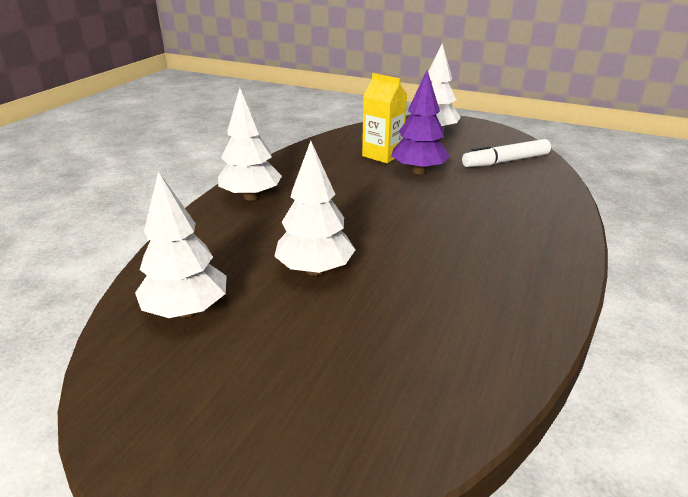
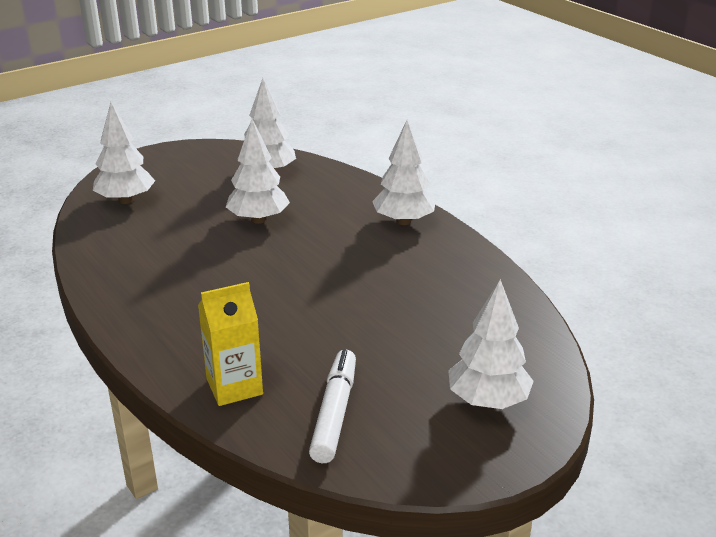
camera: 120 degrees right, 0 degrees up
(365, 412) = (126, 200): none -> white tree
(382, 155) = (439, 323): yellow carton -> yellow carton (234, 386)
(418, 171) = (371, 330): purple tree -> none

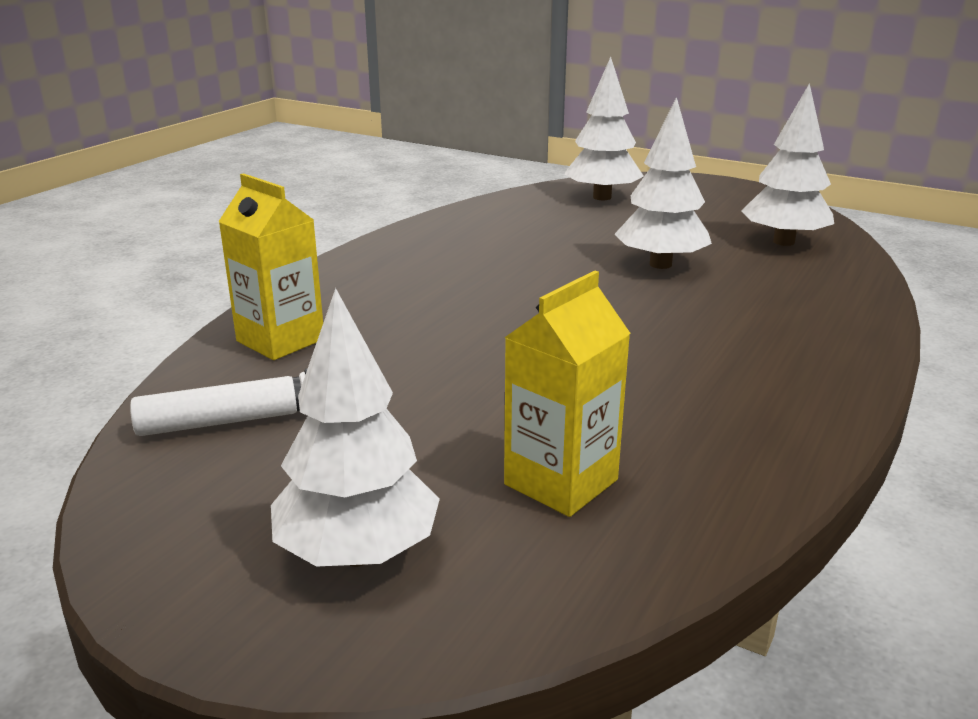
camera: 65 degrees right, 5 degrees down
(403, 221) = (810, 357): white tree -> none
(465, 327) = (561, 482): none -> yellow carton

○ ○ ○ ○ ○ ○ ○

### EXERCISE OBJECTIVE
The answer must be the line containing "camera: 65 degrees right, 5 degrees down" and every line after it to the end of the records, repeated exactly.

### WRITTEN ANSWER
camera: 65 degrees right, 5 degrees down
(403, 221) = (810, 357): white tree -> none
(465, 327) = (561, 482): none -> yellow carton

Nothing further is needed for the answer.